• WORK INSTRUCTION
The expected answer is every line of the material that contains the word "turned".
==========
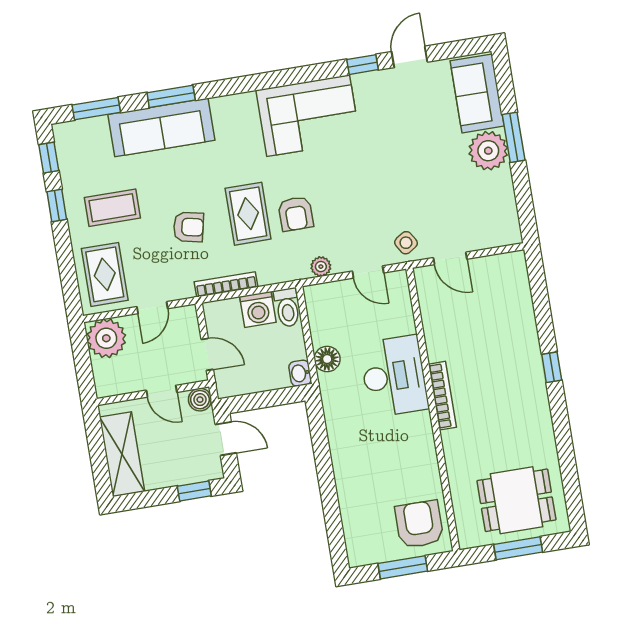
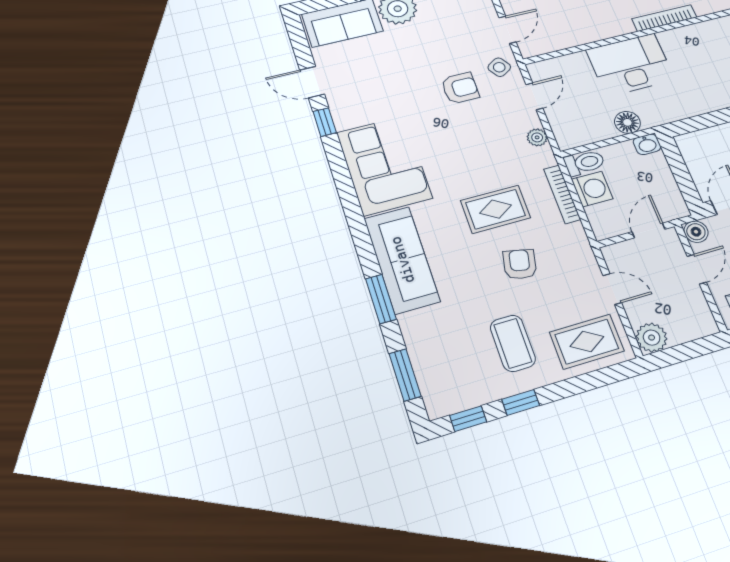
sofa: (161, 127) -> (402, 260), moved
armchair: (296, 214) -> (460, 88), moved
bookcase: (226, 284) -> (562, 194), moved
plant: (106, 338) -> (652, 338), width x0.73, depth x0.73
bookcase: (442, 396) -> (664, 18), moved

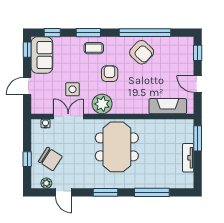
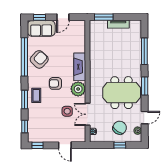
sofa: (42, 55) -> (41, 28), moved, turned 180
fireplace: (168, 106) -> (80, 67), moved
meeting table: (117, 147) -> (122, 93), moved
==========
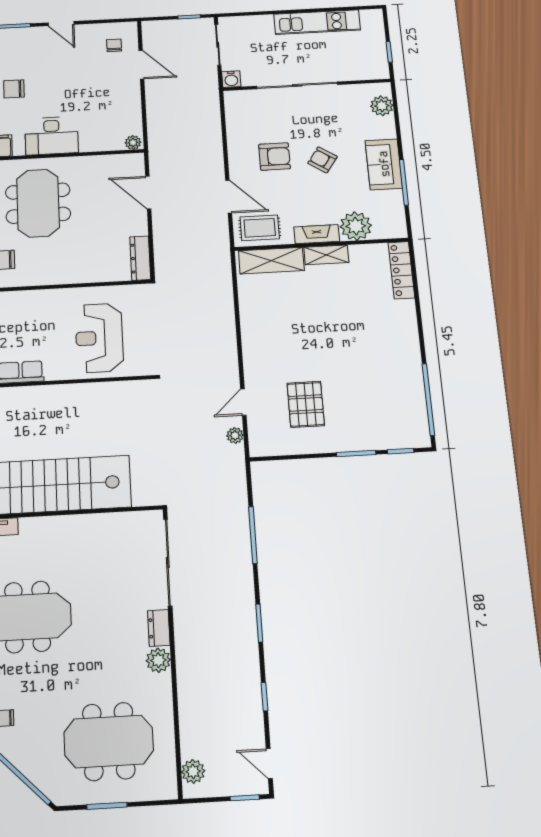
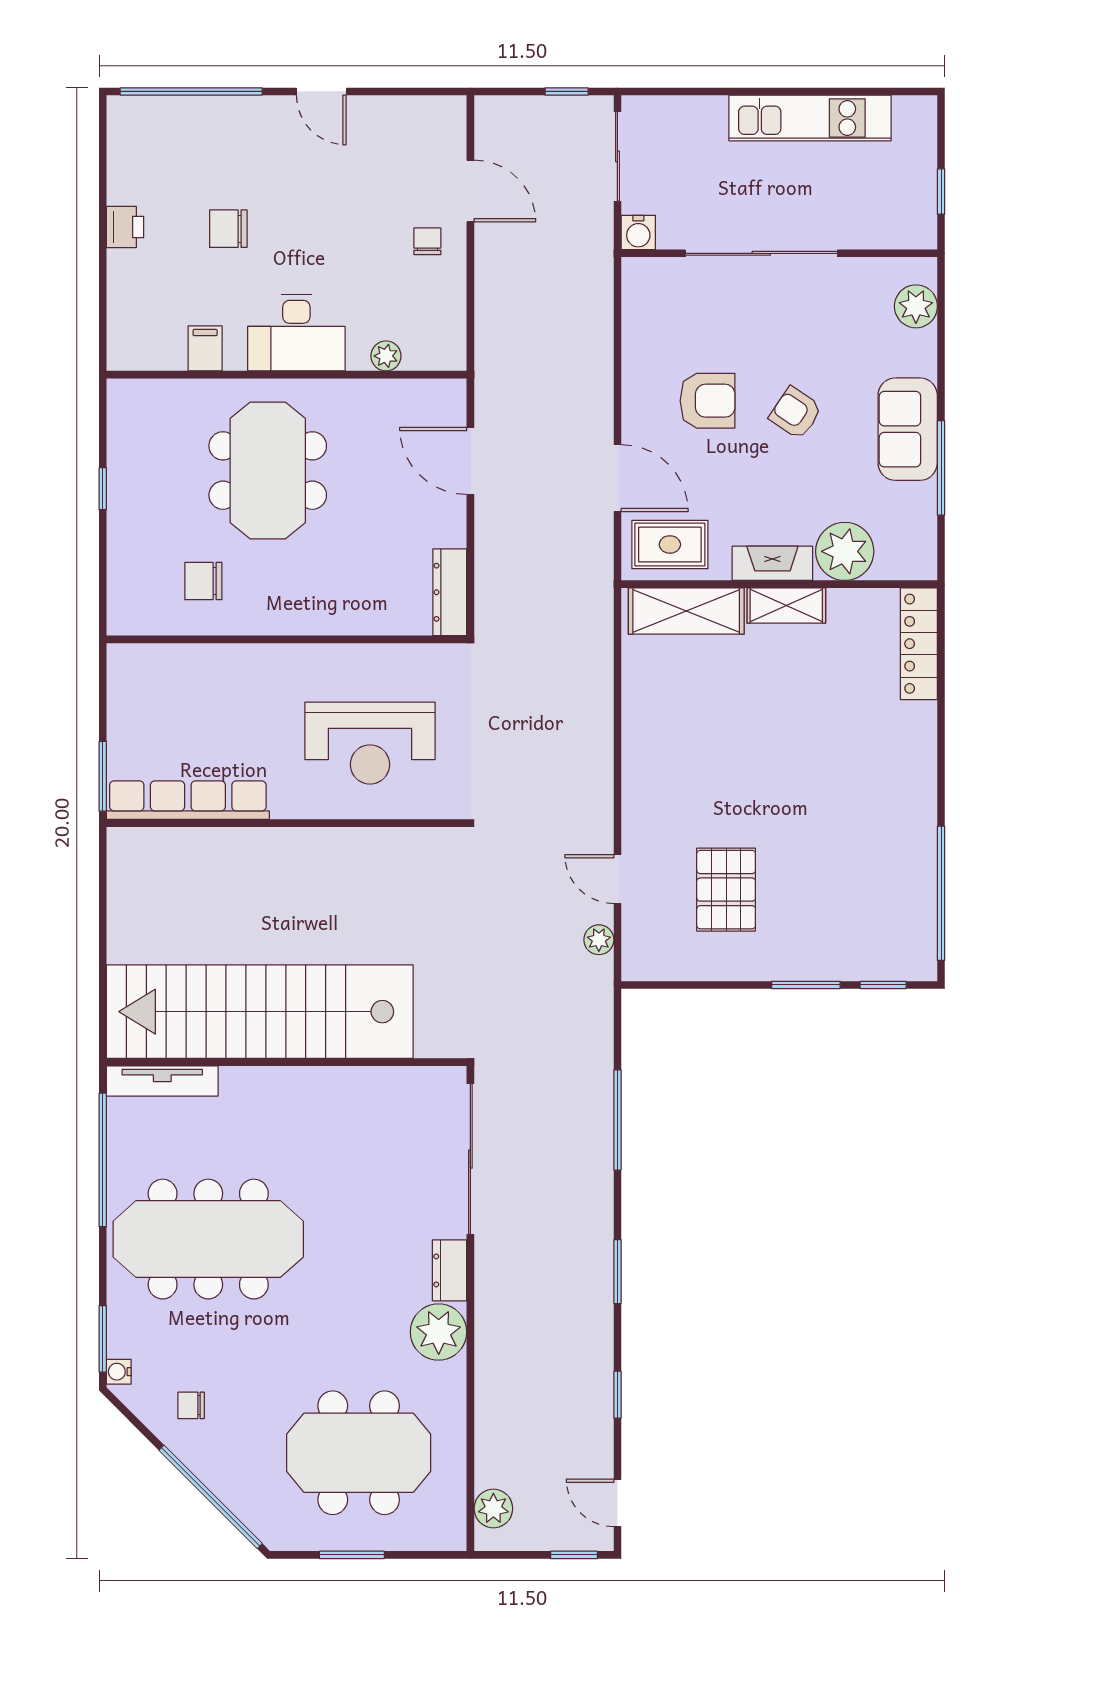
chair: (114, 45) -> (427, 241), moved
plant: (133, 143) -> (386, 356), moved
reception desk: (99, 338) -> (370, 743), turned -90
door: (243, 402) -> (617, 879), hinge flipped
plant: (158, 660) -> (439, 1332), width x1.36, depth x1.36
==========
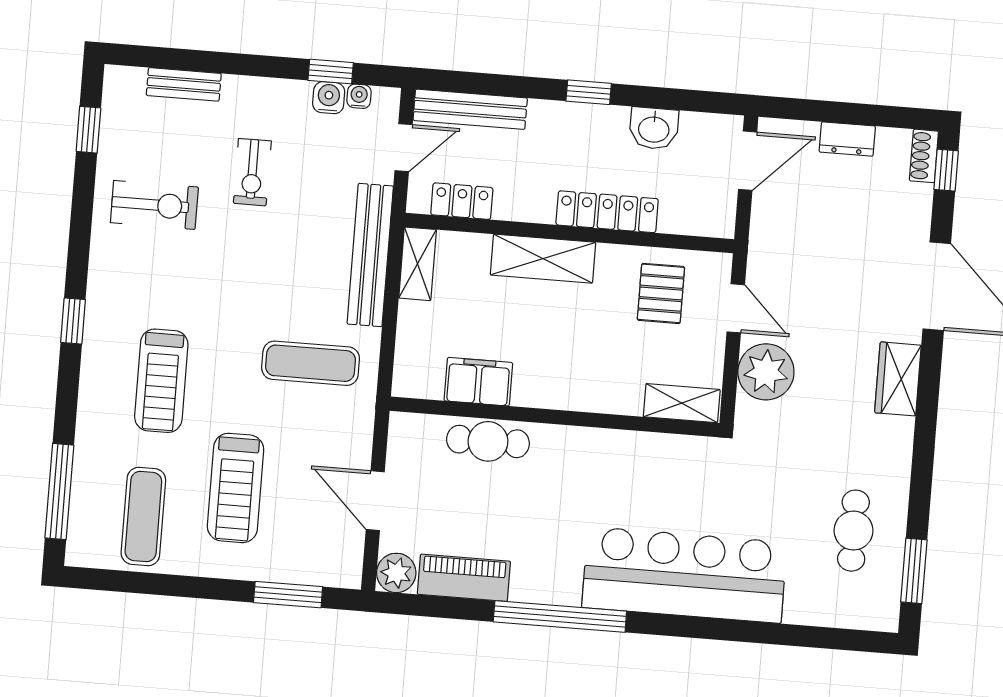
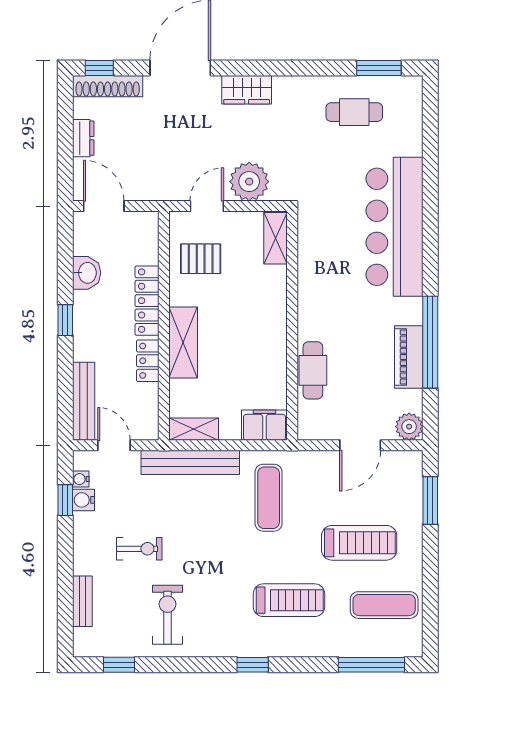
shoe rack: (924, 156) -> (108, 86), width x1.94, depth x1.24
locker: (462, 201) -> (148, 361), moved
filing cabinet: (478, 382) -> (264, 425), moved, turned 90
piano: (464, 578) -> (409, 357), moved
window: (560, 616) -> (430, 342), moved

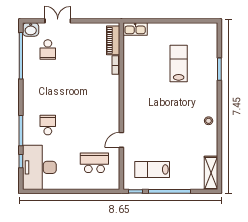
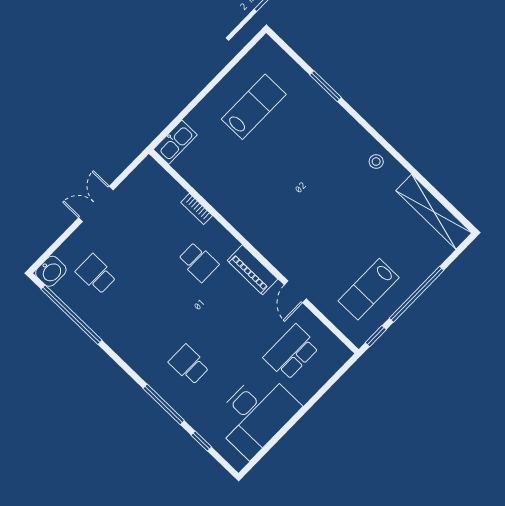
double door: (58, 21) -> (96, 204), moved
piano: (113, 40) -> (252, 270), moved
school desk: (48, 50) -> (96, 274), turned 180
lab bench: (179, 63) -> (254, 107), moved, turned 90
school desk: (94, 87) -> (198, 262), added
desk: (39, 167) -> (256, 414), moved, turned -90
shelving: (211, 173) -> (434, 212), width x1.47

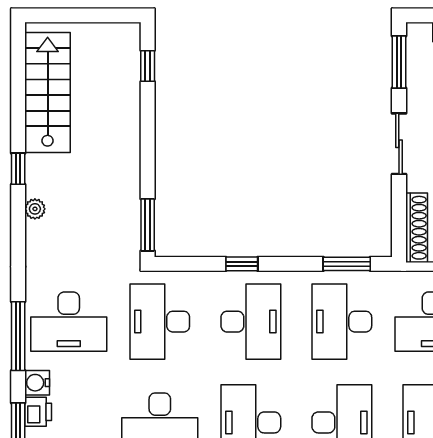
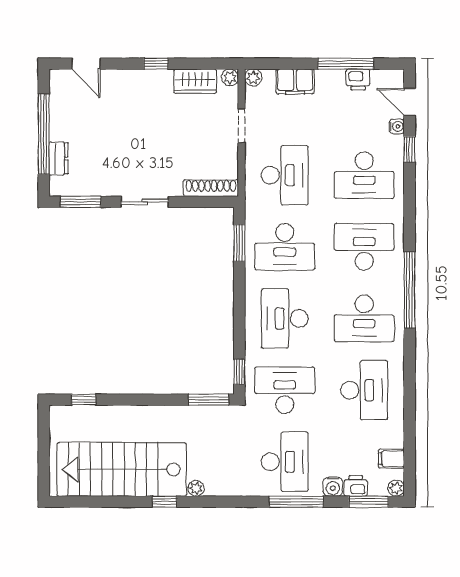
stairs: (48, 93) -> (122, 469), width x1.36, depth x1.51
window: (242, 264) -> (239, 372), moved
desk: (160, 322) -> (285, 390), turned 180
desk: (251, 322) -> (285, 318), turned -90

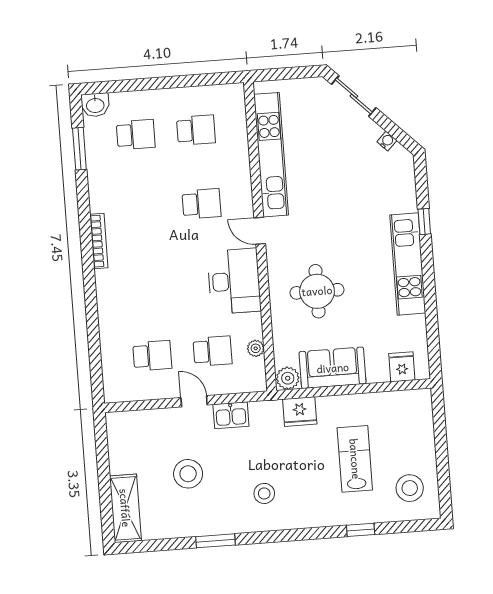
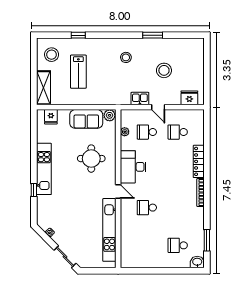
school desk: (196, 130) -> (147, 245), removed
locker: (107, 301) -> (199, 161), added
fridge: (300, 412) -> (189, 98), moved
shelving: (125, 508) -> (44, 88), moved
==========
• EXPECTED OUTPUT
sofa: (42, 55) -> (41, 28), moved, turned 180
reception desk: (99, 338) -> (370, 743), turned -90
filing cabinet: (478, 382) -> (264, 425), moved, turned 90
school desk: (48, 50) -> (96, 274), turned 180
lab bench: (179, 63) -> (254, 107), moved, turned 90
desk: (39, 167) -> (256, 414), moved, turned -90
desk: (160, 322) -> (285, 390), turned 180
desk: (251, 322) -> (285, 318), turned -90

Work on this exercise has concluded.